··· Records to use ···

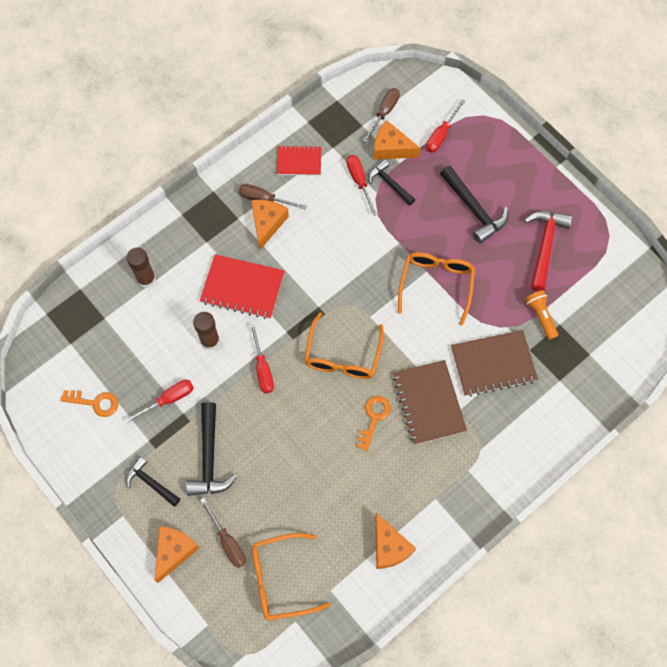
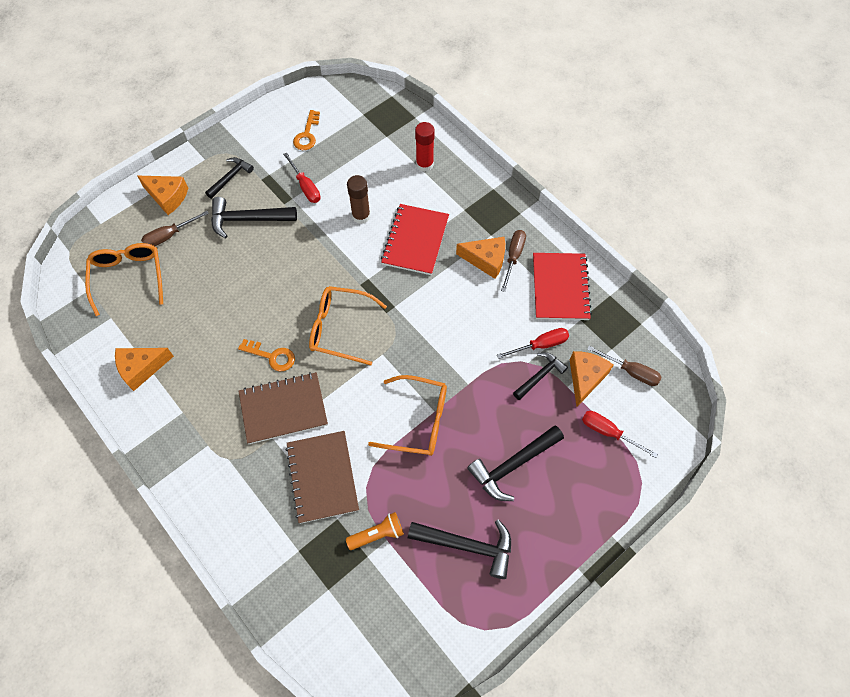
camera: 90 degrees right, 5 degrees down
(146, 279) = (424, 164): brown glue stick -> red glue stick
(262, 368) = (330, 259): red screwdriver -> none
(299, 161) = (560, 287): red notebook -> red notebook, size x1.60
(545, 246) = (467, 546): red hammer -> black hammer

···

Restate the data word for word without pictures.

### Task answer
camera: 90 degrees right, 5 degrees down
(146, 279) = (424, 164): brown glue stick -> red glue stick
(262, 368) = (330, 259): red screwdriver -> none
(299, 161) = (560, 287): red notebook -> red notebook, size x1.60
(545, 246) = (467, 546): red hammer -> black hammer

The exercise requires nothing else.